HOW TO COMPLETE THIS TASK:
Keep the pictures out of your copy. Transcribe the records below exactly.
★ ★ ★ ★ ★ ★ ★
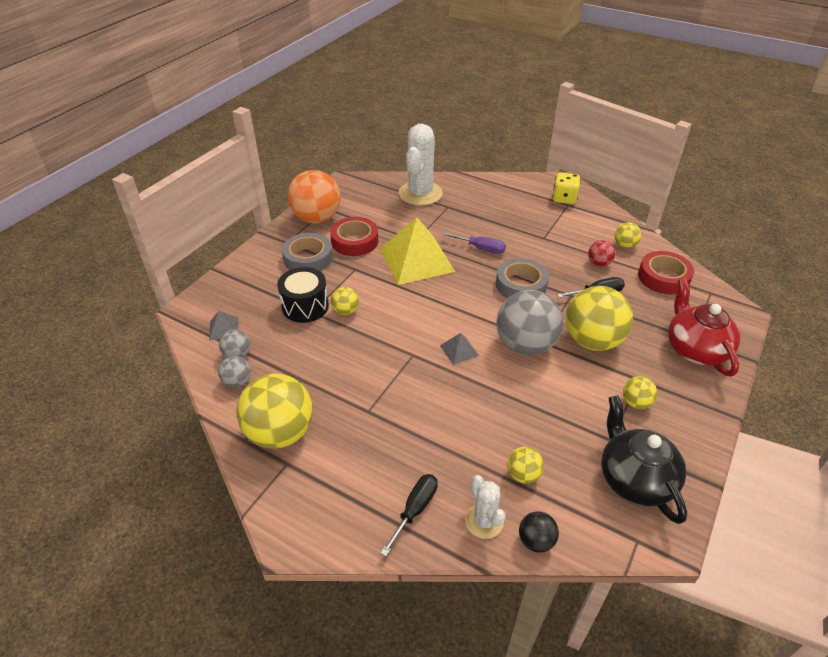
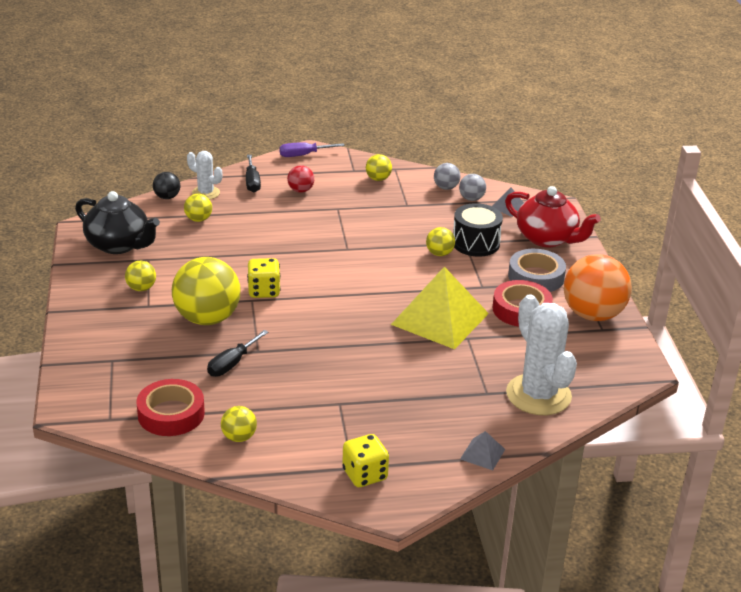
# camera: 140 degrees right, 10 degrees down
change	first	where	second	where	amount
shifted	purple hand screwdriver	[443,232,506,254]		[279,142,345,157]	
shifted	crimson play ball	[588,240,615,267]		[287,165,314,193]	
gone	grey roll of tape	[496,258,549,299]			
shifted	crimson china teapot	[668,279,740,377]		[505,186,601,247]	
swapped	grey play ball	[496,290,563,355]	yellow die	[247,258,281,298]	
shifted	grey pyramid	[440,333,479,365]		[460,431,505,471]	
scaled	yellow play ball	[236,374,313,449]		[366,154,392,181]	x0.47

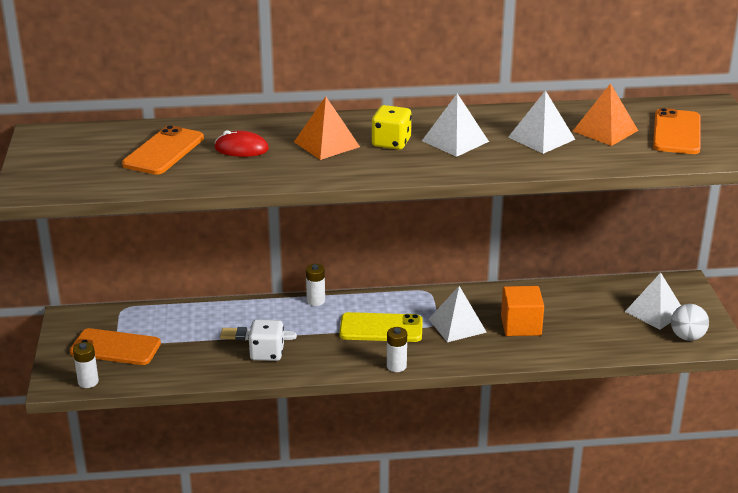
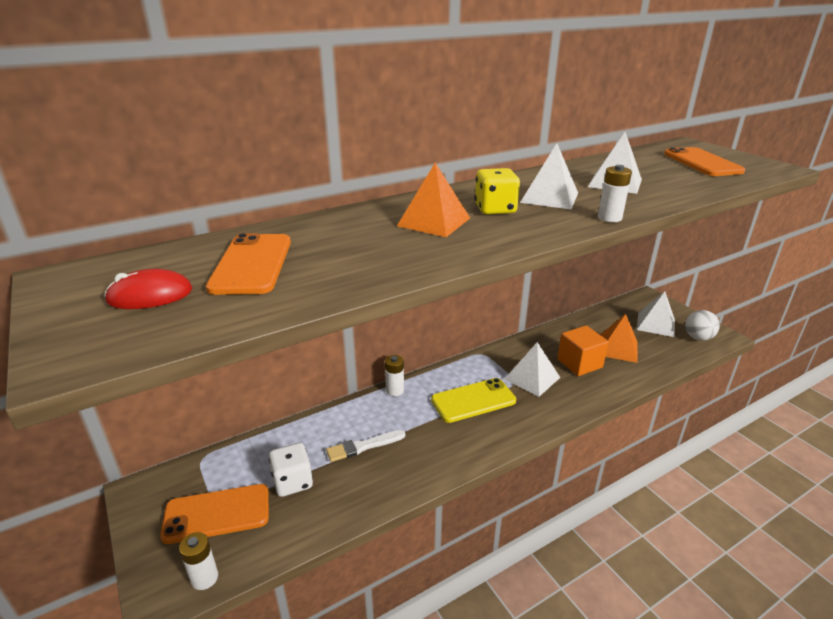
# camera: 25 degrees left, 0 degrees up
change	first	where	second	where	amount
shifted	orange pyramid	[573,83,638,146]		[600,314,637,363]	
shifted	crimson PC mouse	[214,130,269,157]		[104,269,192,309]	
shifted	snow-white die	[248,319,284,361]		[269,443,313,497]	
shifted	snow-white battery	[387,327,407,372]		[598,165,632,222]	

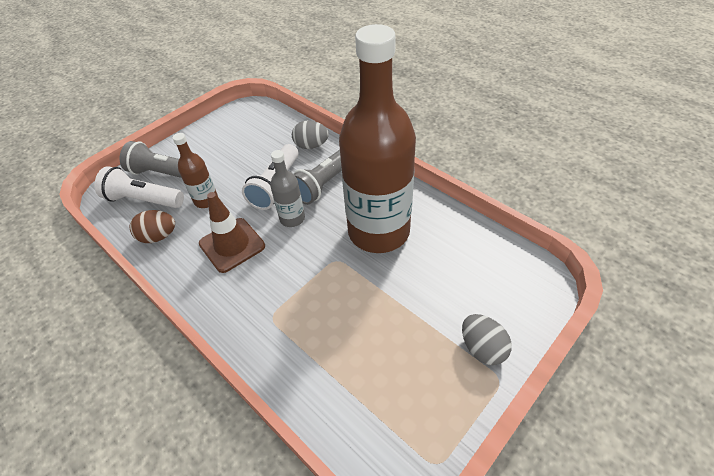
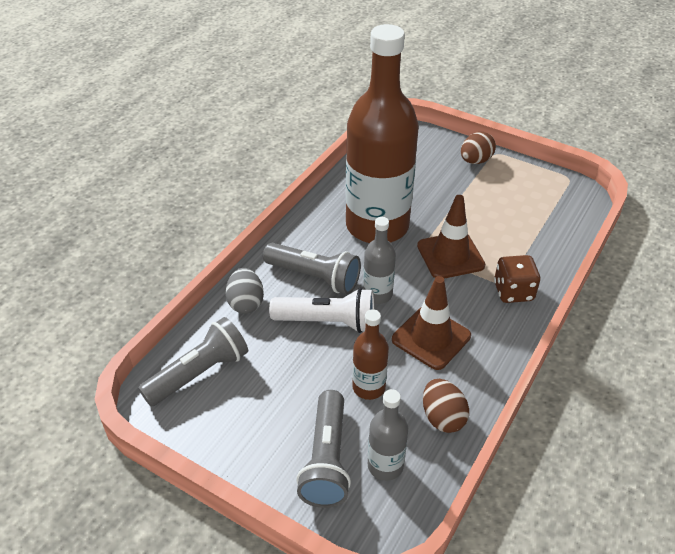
# camera: 105 degrees left, 5 degrees down
change	first	where	second	where	amount
swapped	snow-white pocket torch	[94,166,184,208]	grey flask	[368,389,408,481]	
repainted	grey toy egg	[462,314,512,365]	russet toy egg	[461,132,496,164]	
new			russet road cone	[417,195,485,279]	
new			russet die	[494,255,541,303]	
new			grey pocket torch	[138,317,248,406]	

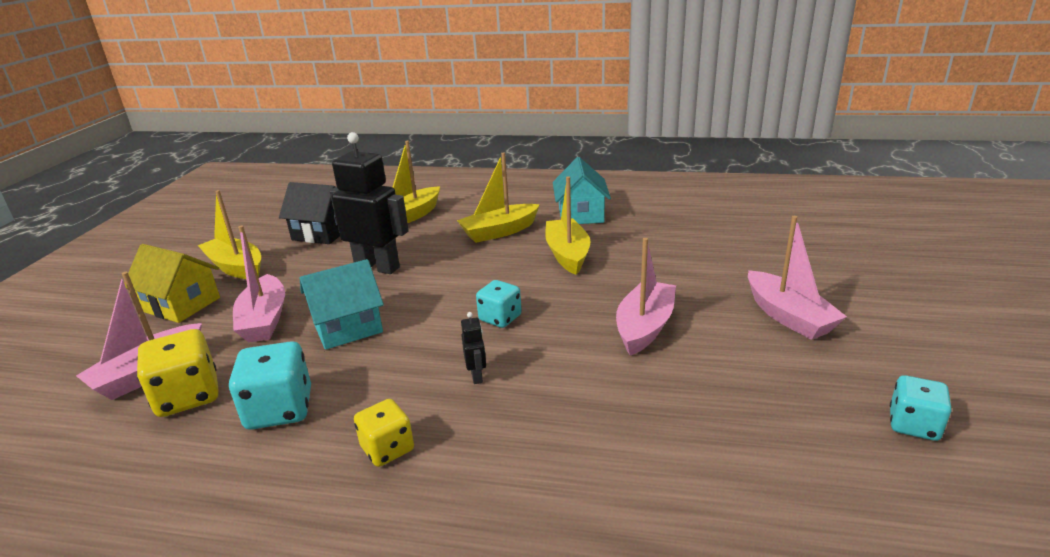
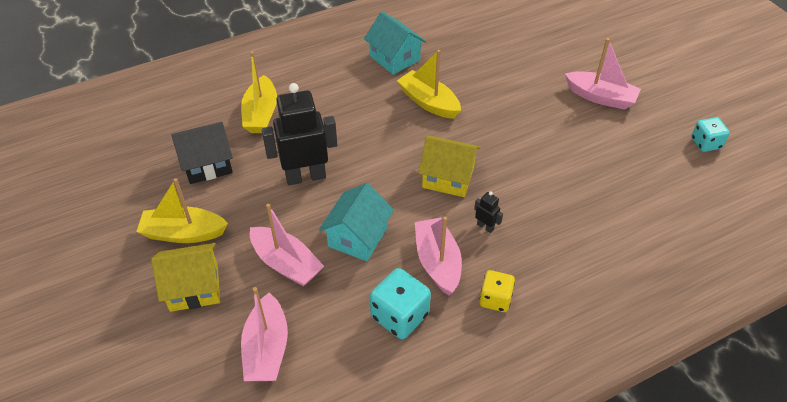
# camera: 40 degrees left, 20 degrees up
change	first	where	second	where	amount
gone	yellow sailboat	[457,152,540,243]			
shifted	pink sailboat	[616,238,676,356]		[415,217,462,296]	
swapped	aqua die	[476,280,522,328]	yellow house	[418,136,480,197]	
gone	yellow die	[137,329,219,417]			

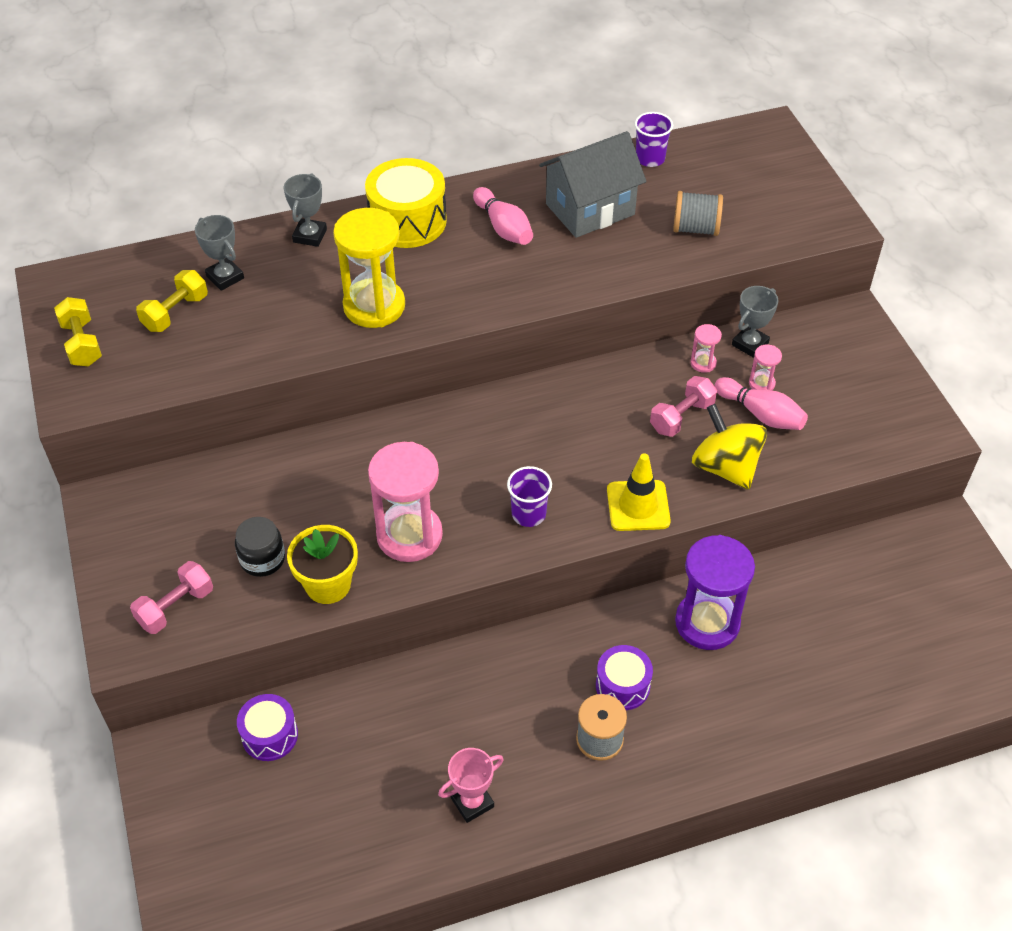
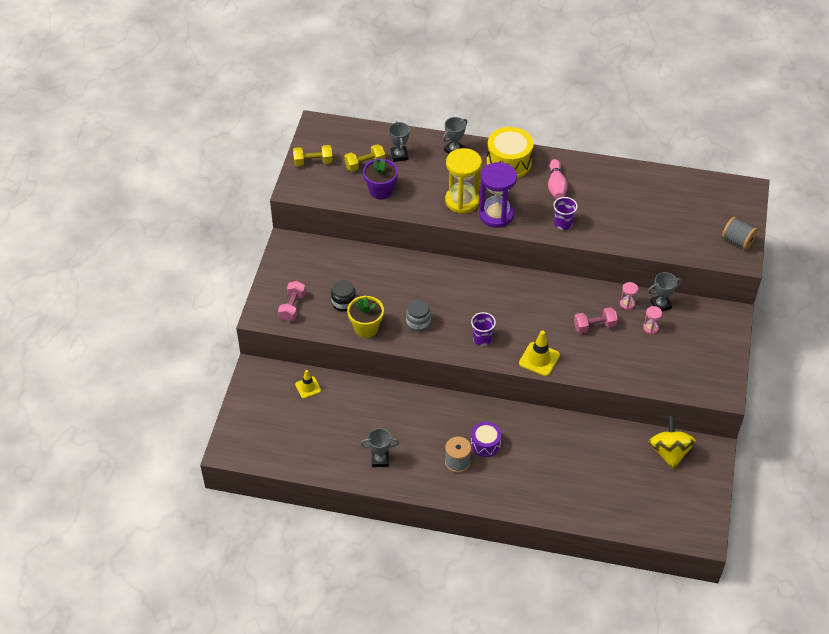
# camera: 30 degrees right, 0 degrees up
change	first	where	second	where	amount
shifted	purple beaker	[635,112,673,167]		[554,197,578,230]	
gone	grey house	[539,131,646,238]			
shifted	grey bobbin	[673,191,723,236]		[722,217,758,250]	
rotated	yellow hand weight	[54,297,102,367]		[293,145,333,166]	75 degrees clockwise
gone	pink bowling pin	[714,377,808,430]			
shifted	yellow toy top	[692,404,767,490]		[649,416,696,469]	
swapped	pink sand timer	[368,442,443,562]	grey jar	[406,300,431,332]	
shifted	purple sand timer	[675,535,755,650]		[479,162,517,228]	
rotated	pink hand weight	[130,561,213,634]		[278,281,306,321]	60 degrees counterclockwise
swapped	purple snare drum	[237,694,298,761]	yellow road cone	[295,370,321,399]	
repainted	pink award cup	[438,748,504,823]	grey award cup	[360,428,399,467]	
new			purple flower pot	[363,159,398,200]	

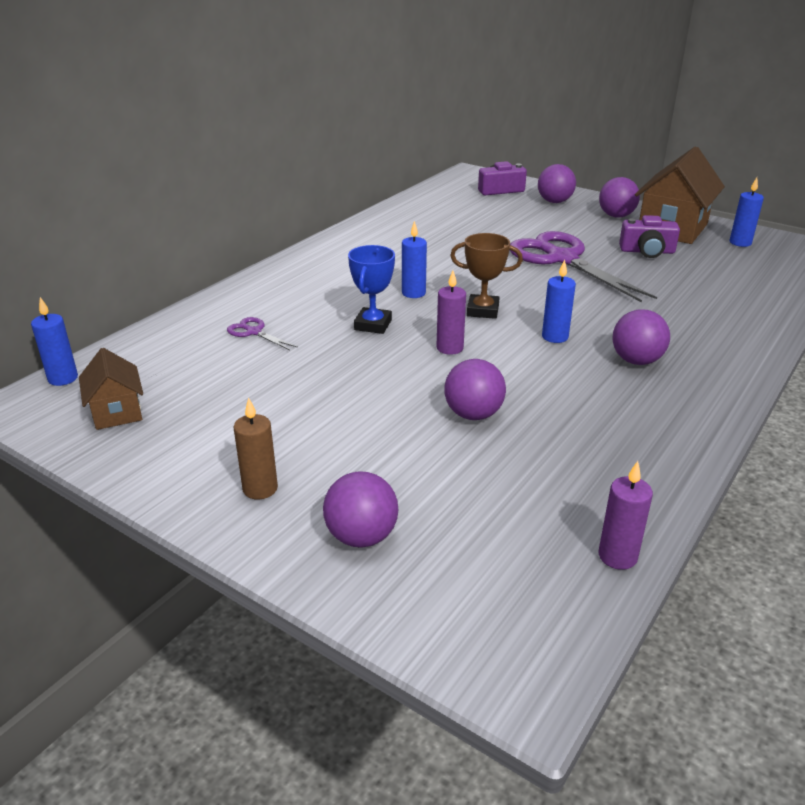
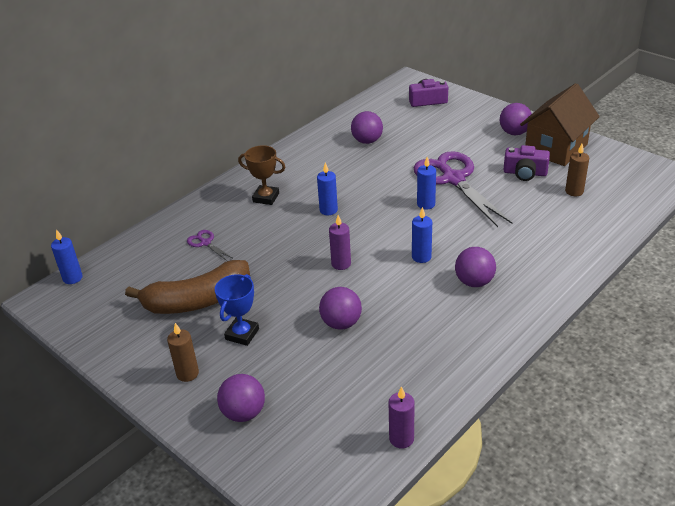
# camera: 10 degrees right, 5 degrees up
change	first	where	second	where	amount
shifted	purple play ball	[538,164,576,203]		[351,111,383,144]	
shifted	blue candle	[729,178,764,247]		[417,157,436,210]	
shifted	russet award cup	[450,233,523,319]		[238,145,285,205]	
shifted	blue award cup	[348,245,395,334]		[215,274,259,346]	
gone	russet house	[79,348,143,430]			
new			russet candle	[565,144,589,196]	
new			russet banana fruit	[125,260,250,314]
★ ★ ★ ★ ★ ★ ★
RESULT OF THE TASK:
# camera: 140 degrees right, 10 degrees down
change	first	where	second	where	amount
shifted	purple hand screwdriver	[443,232,506,254]		[279,142,345,157]	
shifted	crimson play ball	[588,240,615,267]		[287,165,314,193]	
gone	grey roll of tape	[496,258,549,299]			
shifted	crimson china teapot	[668,279,740,377]		[505,186,601,247]	
swapped	grey play ball	[496,290,563,355]	yellow die	[247,258,281,298]	
shifted	grey pyramid	[440,333,479,365]		[460,431,505,471]	
scaled	yellow play ball	[236,374,313,449]		[366,154,392,181]	x0.47

# camera: 25 degrees left, 0 degrees up
change	first	where	second	where	amount
shifted	orange pyramid	[573,83,638,146]		[600,314,637,363]	
shifted	crimson PC mouse	[214,130,269,157]		[104,269,192,309]	
shifted	snow-white die	[248,319,284,361]		[269,443,313,497]	
shifted	snow-white battery	[387,327,407,372]		[598,165,632,222]	

# camera: 105 degrees left, 5 degrees down
change	first	where	second	where	amount
swapped	snow-white pocket torch	[94,166,184,208]	grey flask	[368,389,408,481]	
repainted	grey toy egg	[462,314,512,365]	russet toy egg	[461,132,496,164]	
new			russet road cone	[417,195,485,279]	
new			russet die	[494,255,541,303]	
new			grey pocket torch	[138,317,248,406]	

# camera: 40 degrees left, 20 degrees up
change	first	where	second	where	amount
gone	yellow sailboat	[457,152,540,243]			
shifted	pink sailboat	[616,238,676,356]		[415,217,462,296]	
swapped	aqua die	[476,280,522,328]	yellow house	[418,136,480,197]	
gone	yellow die	[137,329,219,417]			

# camera: 30 degrees right, 0 degrees up
change	first	where	second	where	amount
shifted	purple beaker	[635,112,673,167]		[554,197,578,230]	
gone	grey house	[539,131,646,238]			
shifted	grey bobbin	[673,191,723,236]		[722,217,758,250]	
rotated	yellow hand weight	[54,297,102,367]		[293,145,333,166]	75 degrees clockwise
gone	pink bowling pin	[714,377,808,430]			
shifted	yellow toy top	[692,404,767,490]		[649,416,696,469]	
swapped	pink sand timer	[368,442,443,562]	grey jar	[406,300,431,332]	
shifted	purple sand timer	[675,535,755,650]		[479,162,517,228]	
rotated	pink hand weight	[130,561,213,634]		[278,281,306,321]	60 degrees counterclockwise
swapped	purple snare drum	[237,694,298,761]	yellow road cone	[295,370,321,399]	
repainted	pink award cup	[438,748,504,823]	grey award cup	[360,428,399,467]	
new			purple flower pot	[363,159,398,200]	

# camera: 10 degrees right, 5 degrees up
change	first	where	second	where	amount
shifted	purple play ball	[538,164,576,203]		[351,111,383,144]	
shifted	blue candle	[729,178,764,247]		[417,157,436,210]	
shifted	russet award cup	[450,233,523,319]		[238,145,285,205]	
shifted	blue award cup	[348,245,395,334]		[215,274,259,346]	
gone	russet house	[79,348,143,430]			
new			russet candle	[565,144,589,196]	
new			russet banana fruit	[125,260,250,314]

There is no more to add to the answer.